### Instructions for the task
The required output is the lines below from the line containing "R6: 33k (SIG4, SIG9) -> 1.3k (SIG4, SIG9)" to the line containing "SW2: button (5V, GND) -> button (5V, SIG6)", inclusive, retyped exactly. No other lines belong in it.

### Dataset extract
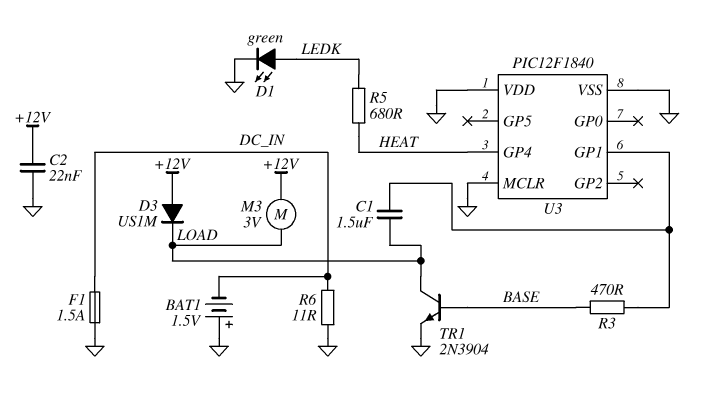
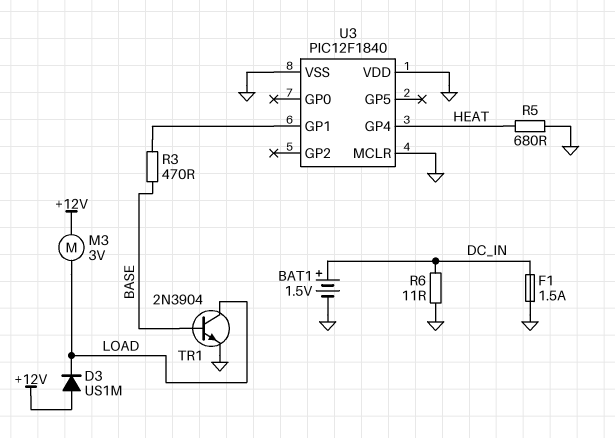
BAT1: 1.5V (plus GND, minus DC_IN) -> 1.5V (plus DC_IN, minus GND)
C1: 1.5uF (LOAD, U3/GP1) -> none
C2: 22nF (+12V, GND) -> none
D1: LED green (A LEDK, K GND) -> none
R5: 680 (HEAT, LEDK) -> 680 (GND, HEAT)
--
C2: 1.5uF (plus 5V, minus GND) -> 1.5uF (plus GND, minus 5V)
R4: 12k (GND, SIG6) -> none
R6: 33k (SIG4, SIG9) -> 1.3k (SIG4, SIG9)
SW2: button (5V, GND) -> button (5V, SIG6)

### Solved problem
R6: 33k (SIG4, SIG9) -> 1.3k (SIG4, SIG9)
SW2: button (5V, GND) -> button (5V, SIG6)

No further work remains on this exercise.